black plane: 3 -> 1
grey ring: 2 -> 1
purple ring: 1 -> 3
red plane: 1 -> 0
==
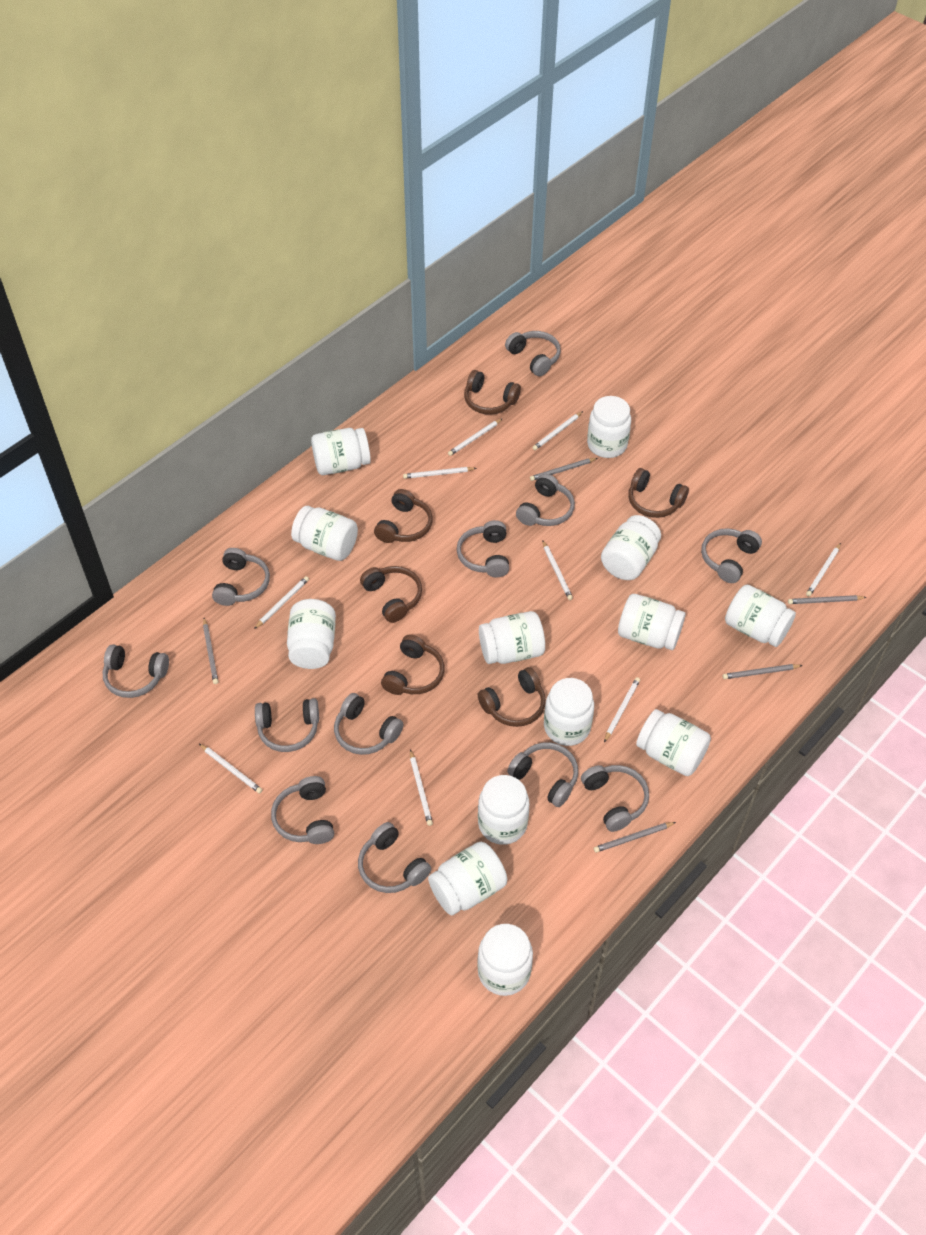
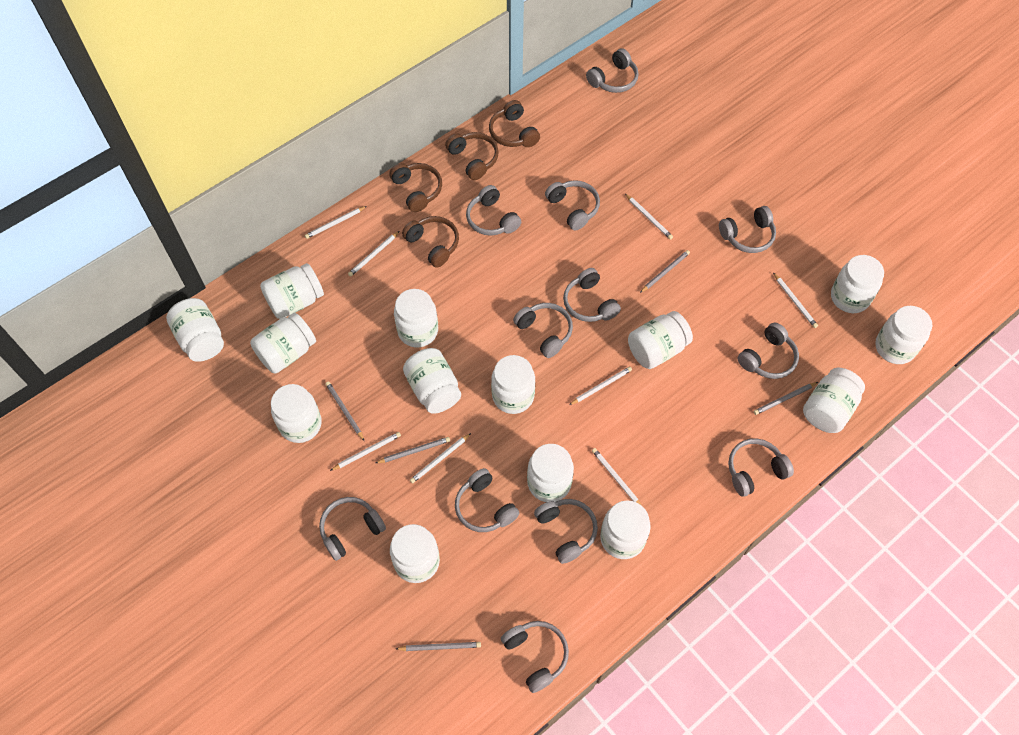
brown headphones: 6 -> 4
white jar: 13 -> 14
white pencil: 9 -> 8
* * *
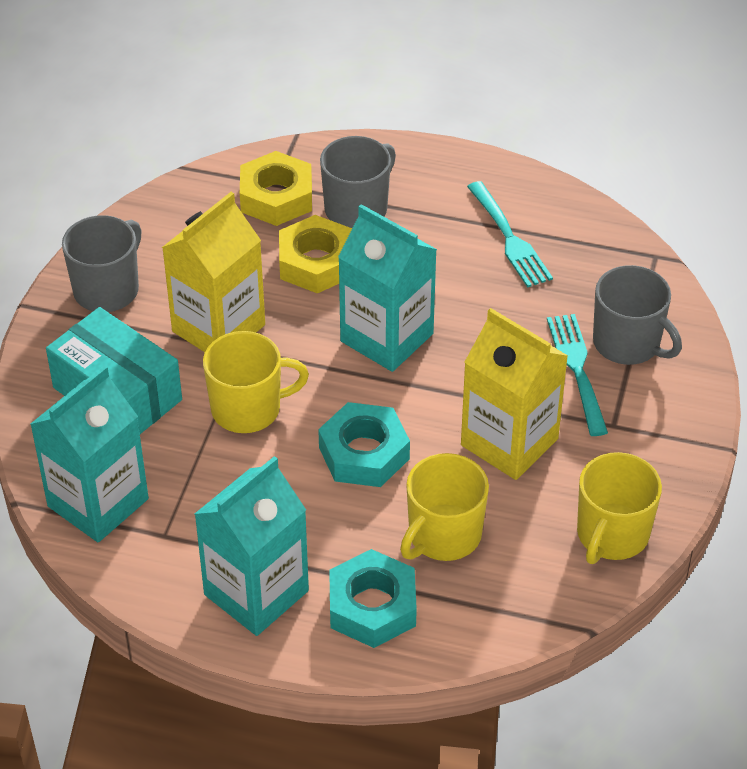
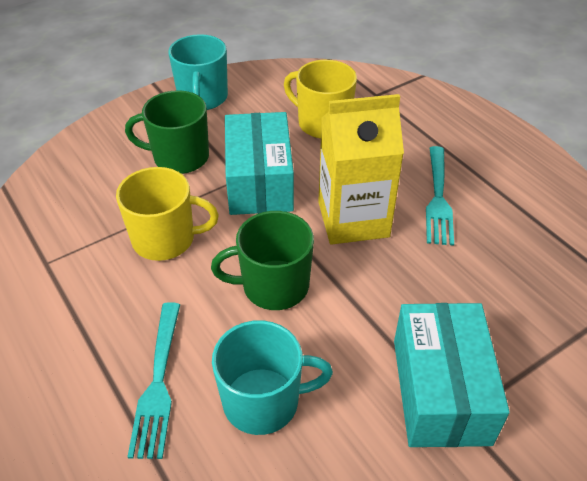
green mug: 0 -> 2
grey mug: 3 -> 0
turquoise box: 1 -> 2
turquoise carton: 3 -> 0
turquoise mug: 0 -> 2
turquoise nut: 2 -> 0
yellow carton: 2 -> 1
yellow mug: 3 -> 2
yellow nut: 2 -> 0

The task: Would you print exactly and only the lines of the material above that run from the line with "black plane: 3 -> 1" through the line with "red plane: 1 -> 0", both included?

Exercise answer:
black plane: 3 -> 1
grey ring: 2 -> 1
purple ring: 1 -> 3
red plane: 1 -> 0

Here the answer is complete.